About this task: A faithful copy of all the data is required; pictures should not be included.

================================

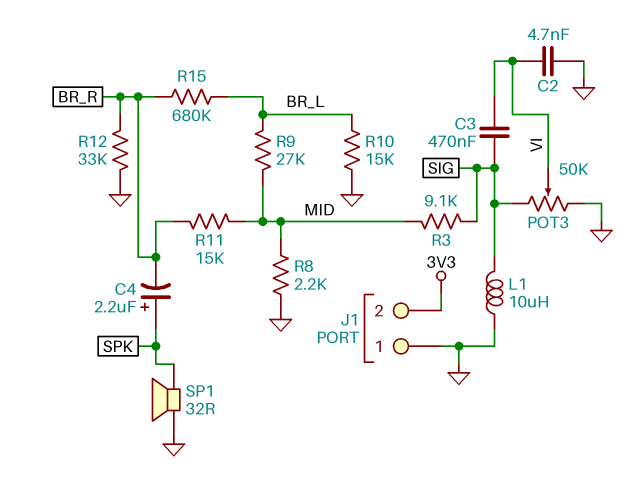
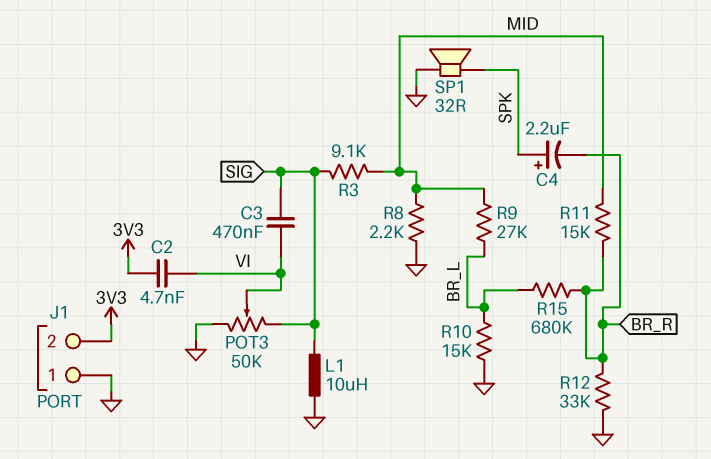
C2: 4.7nF (GND, VI) -> 4.7nF (3V3, VI)

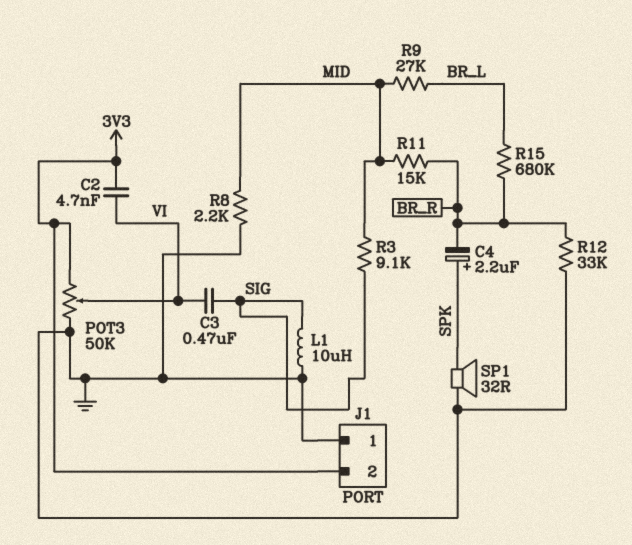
POT3: 50k (GND, SIG, wiper VI) -> 50k (3V3, GND, wiper VI)
R10: 15k (BR_L, GND) -> none

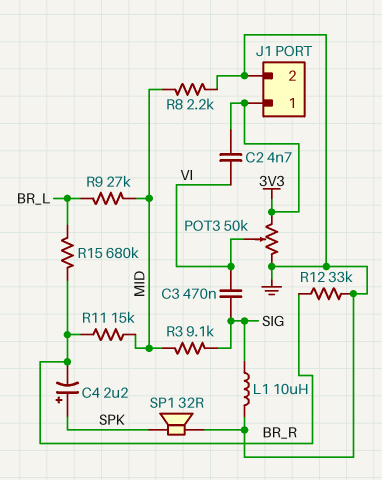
J1 pin 1: GND -> 3V3
J1 pin 2: 3V3 -> GND

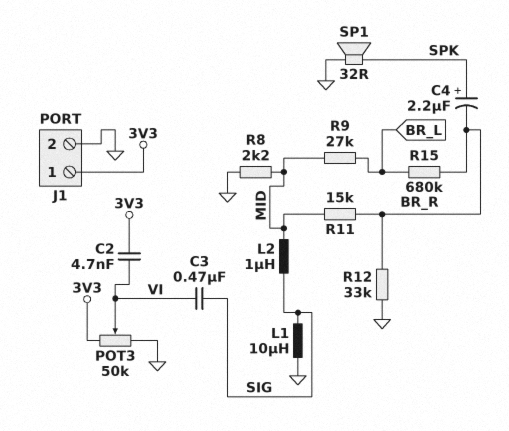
L2: none -> 1uH (MID, SIG)
R3: 9.1k (MID, SIG) -> none

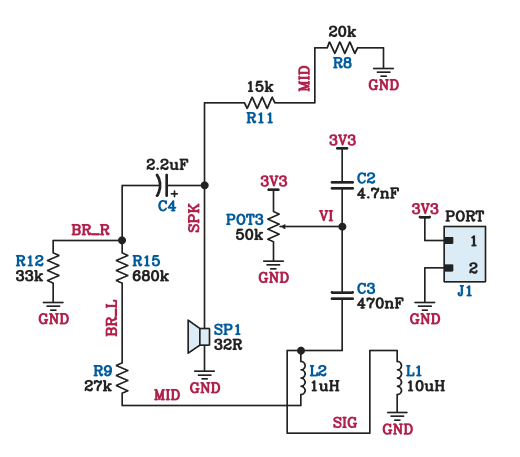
R8: 2.2k (GND, MID) -> 20k (GND, MID)
R11: 15k (BR_R, MID) -> 15k (MID, SPK)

================================

Answer space:
C2: 4.7nF (GND, VI) -> 4.7nF (3V3, VI)

POT3: 50k (GND, SIG, wiper VI) -> 50k (3V3, GND, wiper VI)
R10: 15k (BR_L, GND) -> none

J1 pin 1: GND -> 3V3
J1 pin 2: 3V3 -> GND

L2: none -> 1uH (MID, SIG)
R3: 9.1k (MID, SIG) -> none

R8: 2.2k (GND, MID) -> 20k (GND, MID)
R11: 15k (BR_R, MID) -> 15k (MID, SPK)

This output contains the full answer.